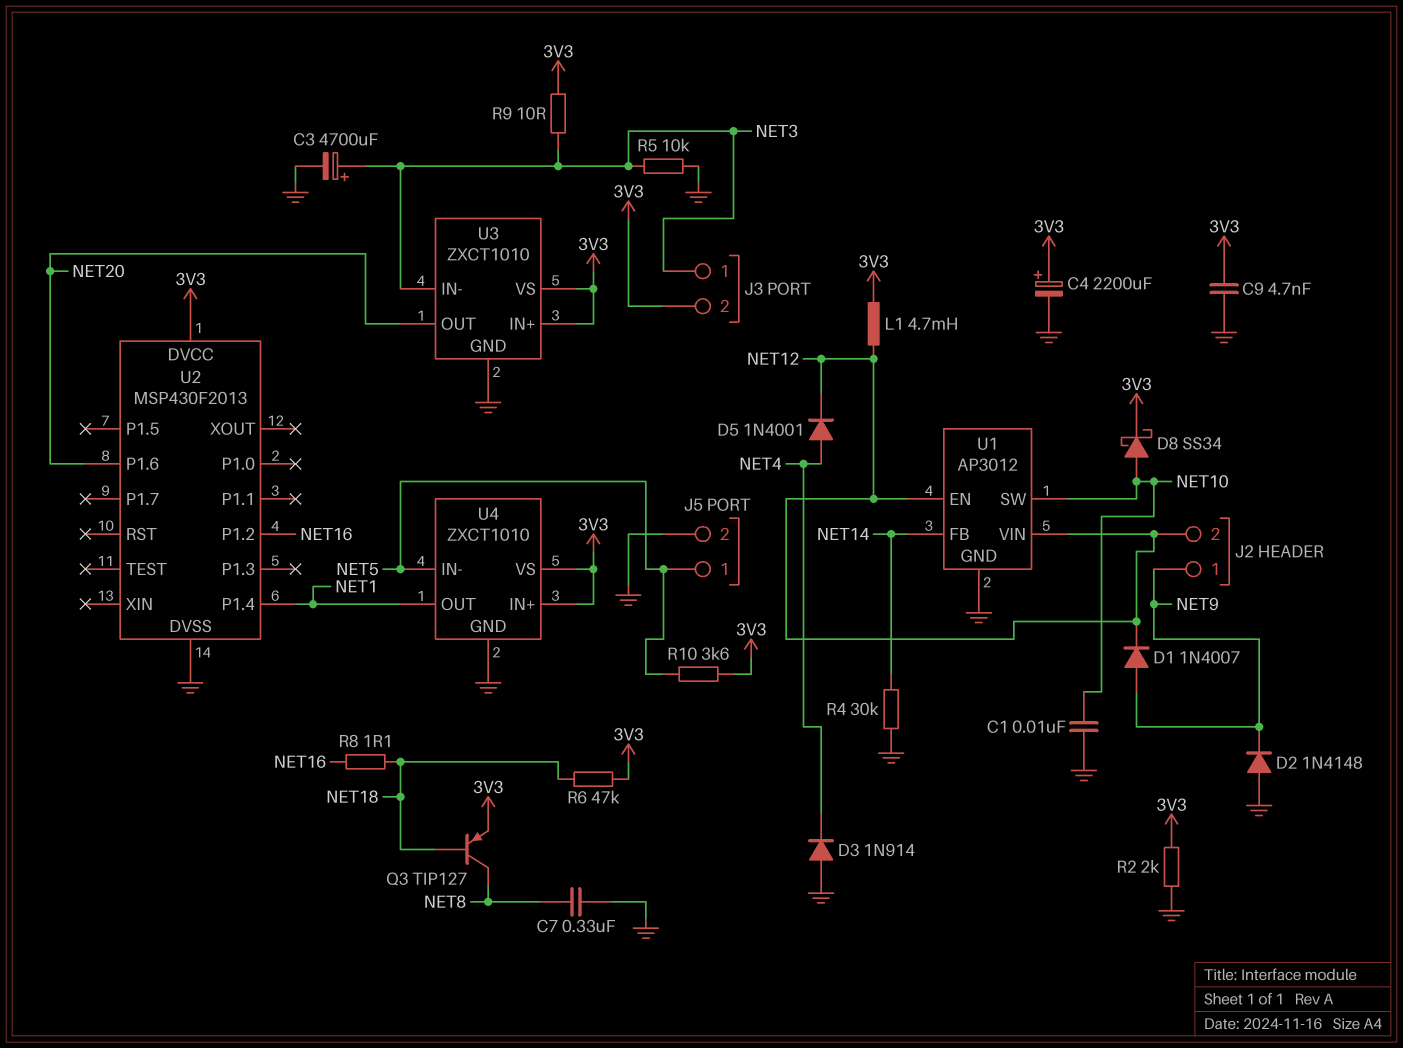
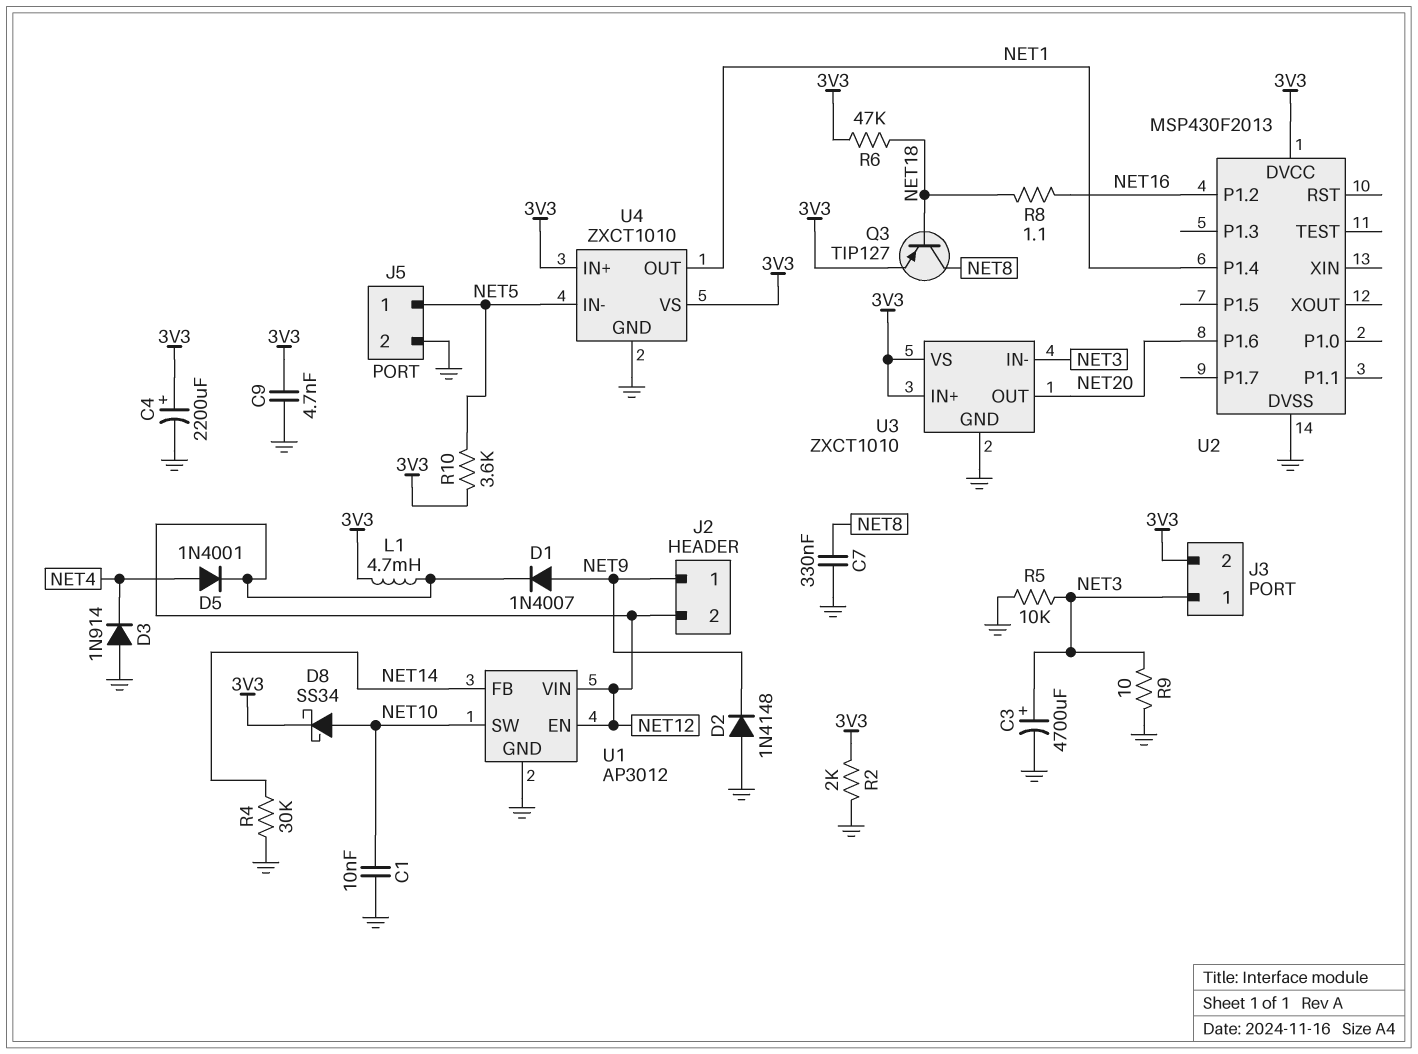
R9: 10 (3V3, NET3) -> 10 (GND, NET3)

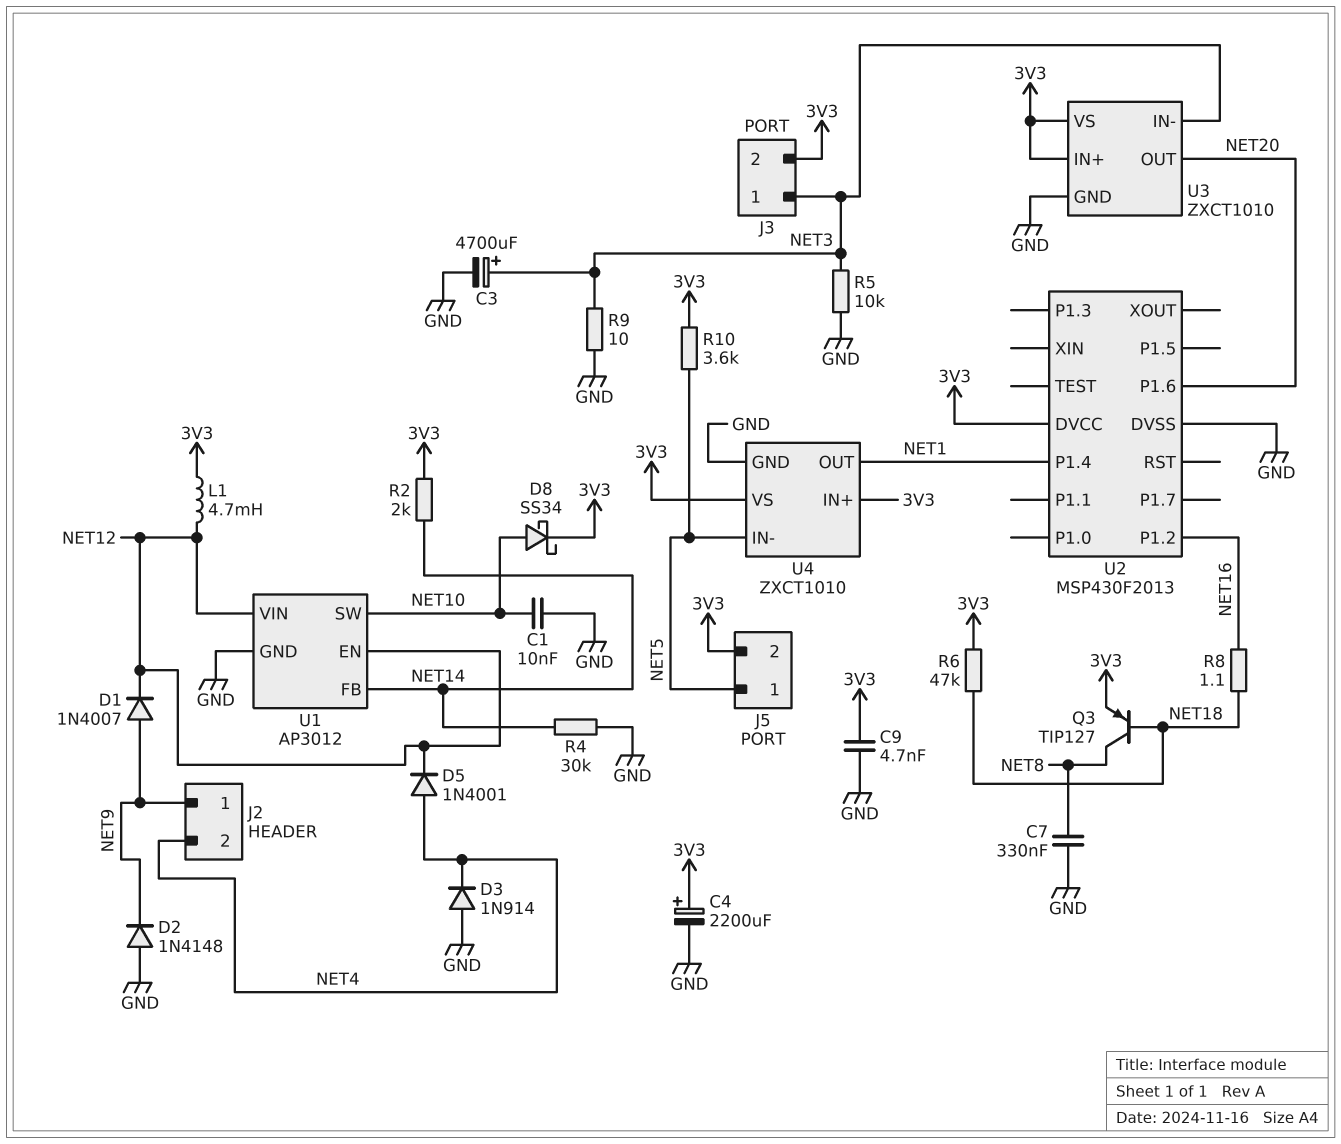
J2 pin 2: NET12 -> NET4
J5 pin 2: GND -> 3V3
R2: 2k (3V3, GND) -> 2k (3V3, NET14)

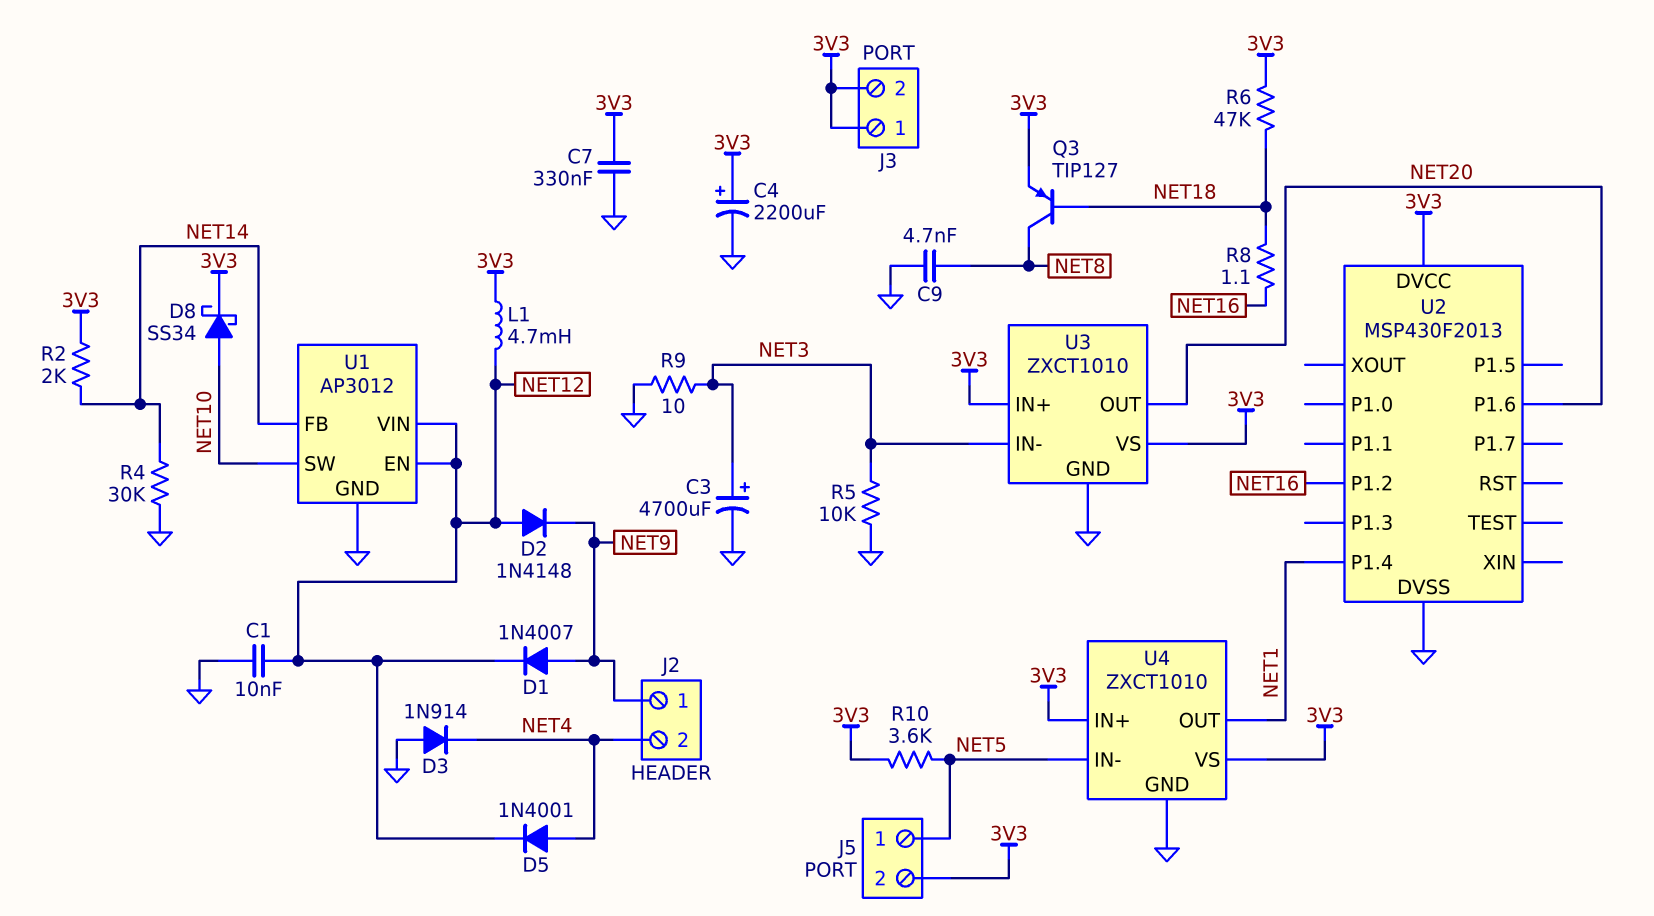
C1: 10nF (GND, NET10) -> 10nF (GND, NET12)
C7: 330nF (GND, NET8) -> 330nF (3V3, GND)
C9: 4.7nF (3V3, GND) -> 4.7nF (GND, NET8)
D2: diode 1N4148 (A GND, K NET9) -> diode 1N4148 (A NET12, K NET9)
J3 pin 1: NET3 -> 3V3

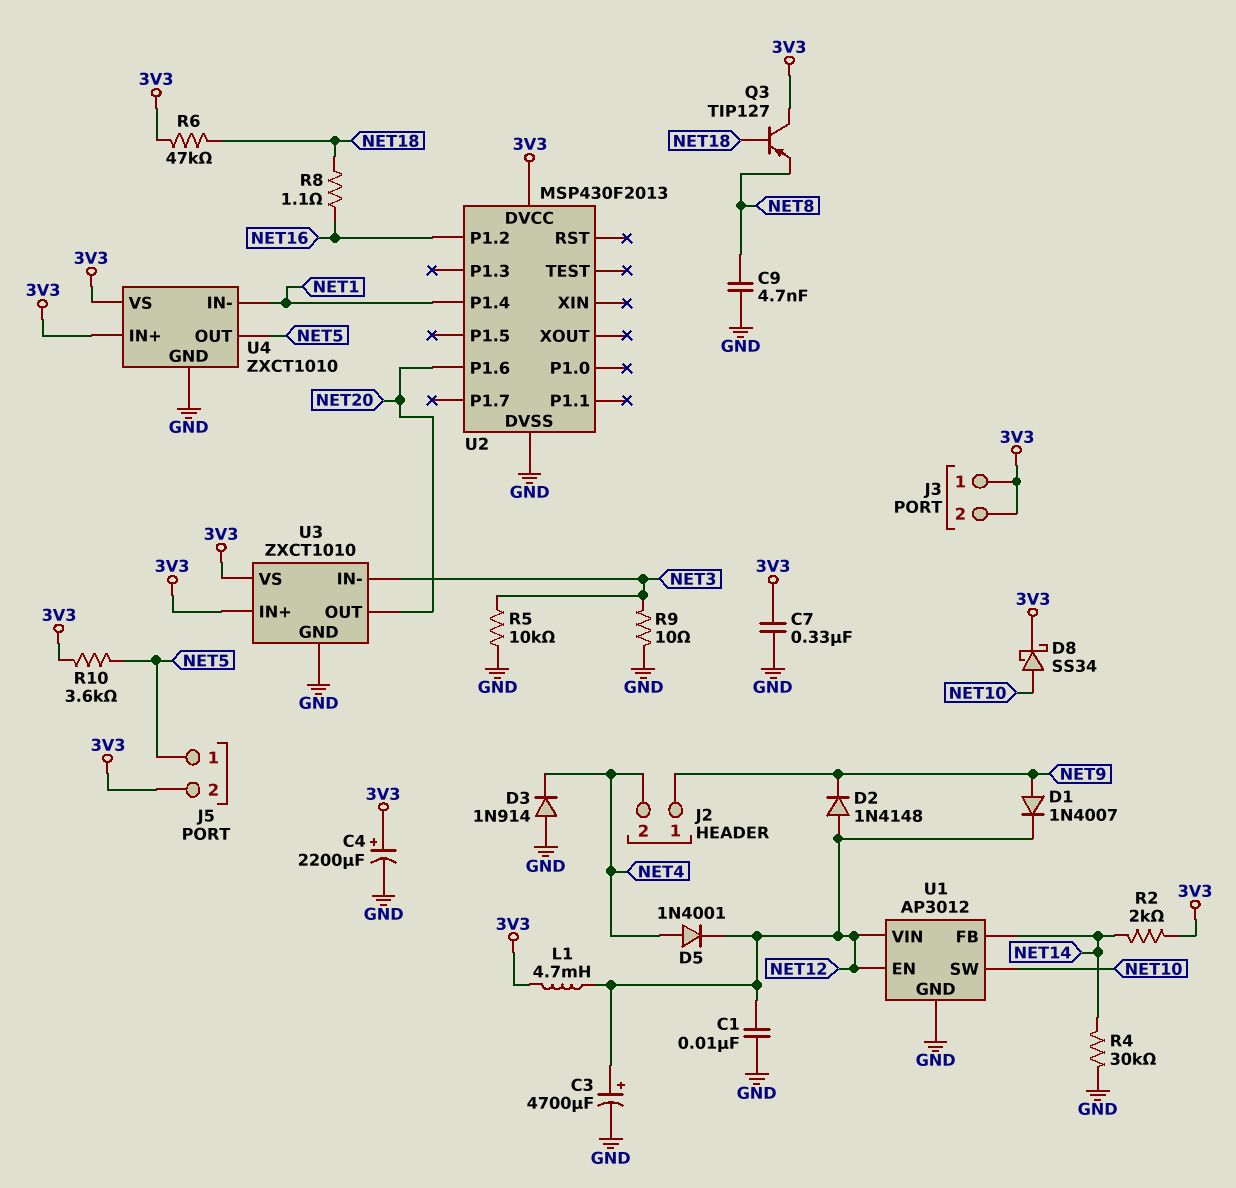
C3: 4700uF (plus NET3, minus GND) -> 4700uF (plus NET12, minus GND)
Q3: PNP TIP127 (B NET18, C NET8, E 3V3) -> PNP TIP127 (B NET18, C 3V3, E NET8)
U4 pin IN-: NET5 -> NET1
U4 pin OUT: NET1 -> NET5

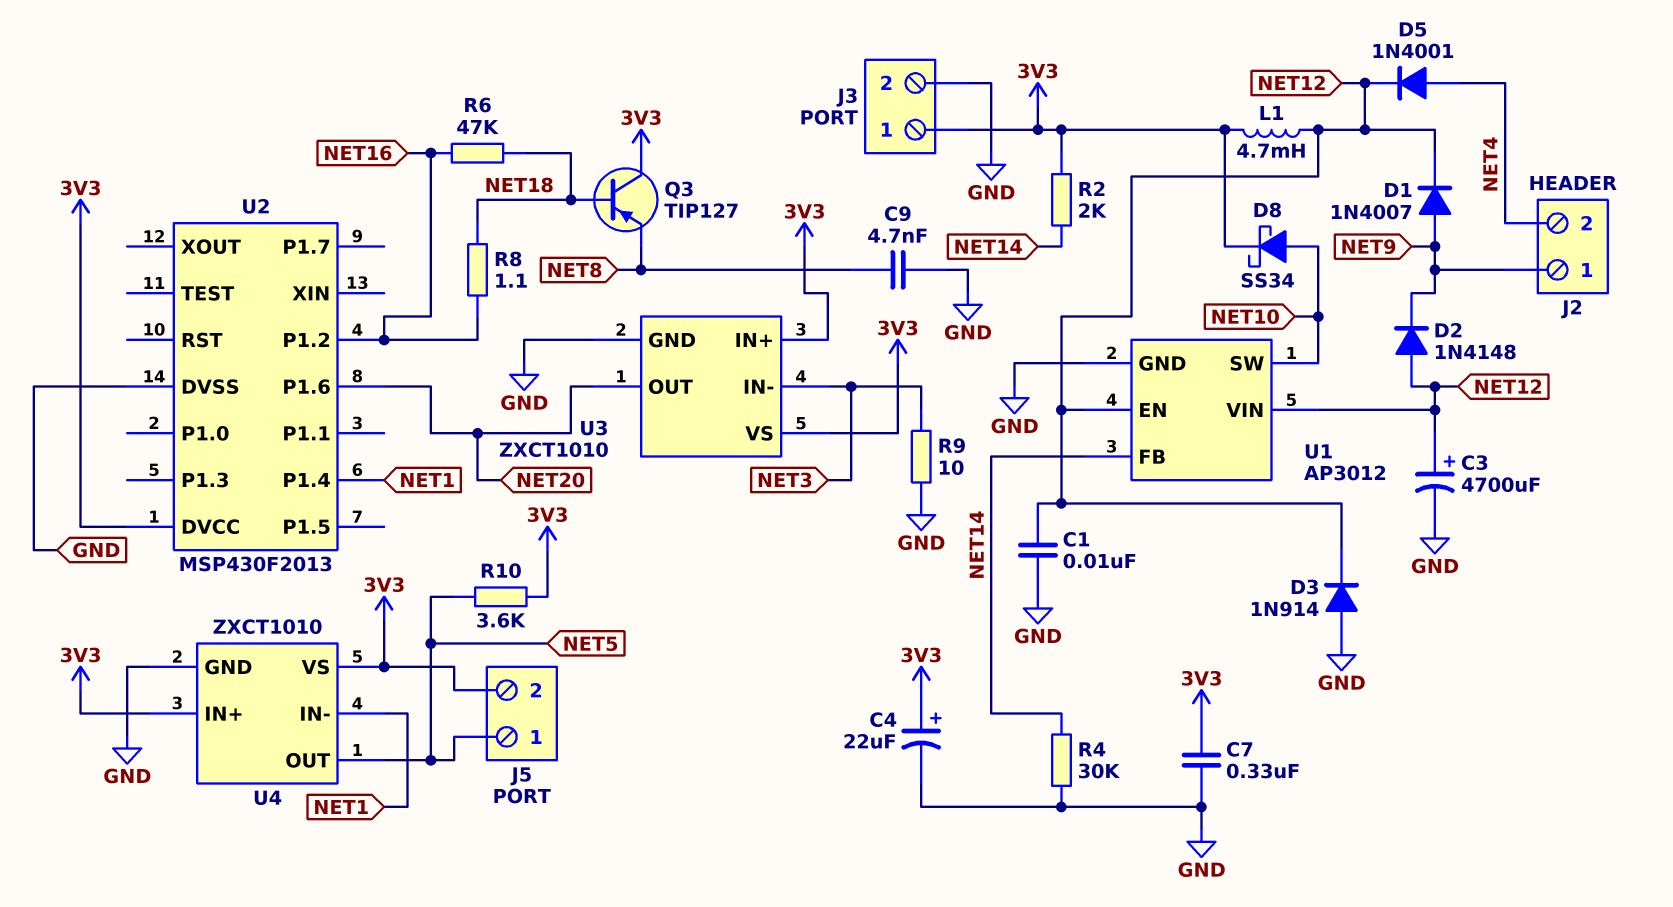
C4: 2200uF (plus 3V3, minus GND) -> 22uF (plus 3V3, minus GND)
D3: diode 1N914 (A GND, K NET4) -> diode 1N914 (A GND, K NET12)
J3 pin 2: 3V3 -> GND
R5: 10k (GND, NET3) -> none
R6: 47k (3V3, NET18) -> 47k (NET16, NET18)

┄┄┄┄┄┄

WHAT IS BEING ASKED: The reply should hold only how many lines in the material include the word "minus".

THE COMPLETED TASK: 2